┌────────
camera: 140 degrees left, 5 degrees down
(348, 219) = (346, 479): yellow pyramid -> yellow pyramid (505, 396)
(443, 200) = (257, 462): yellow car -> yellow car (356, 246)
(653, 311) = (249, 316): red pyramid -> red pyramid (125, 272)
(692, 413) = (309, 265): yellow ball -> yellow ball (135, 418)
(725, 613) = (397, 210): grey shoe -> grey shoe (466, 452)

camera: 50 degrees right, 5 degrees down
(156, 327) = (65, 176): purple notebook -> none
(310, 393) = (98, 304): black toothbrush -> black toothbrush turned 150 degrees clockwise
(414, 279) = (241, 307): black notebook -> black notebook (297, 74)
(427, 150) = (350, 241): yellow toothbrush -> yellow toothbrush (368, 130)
└────────
Task details:
What belongs in the answer is each line of the listing that contains the word "yellow".

Answer for this exercise:
(348, 219) = (346, 479): yellow pyramid -> yellow pyramid (505, 396)
(443, 200) = (257, 462): yellow car -> yellow car (356, 246)
(692, 413) = (309, 265): yellow ball -> yellow ball (135, 418)
(427, 150) = (350, 241): yellow toothbrush -> yellow toothbrush (368, 130)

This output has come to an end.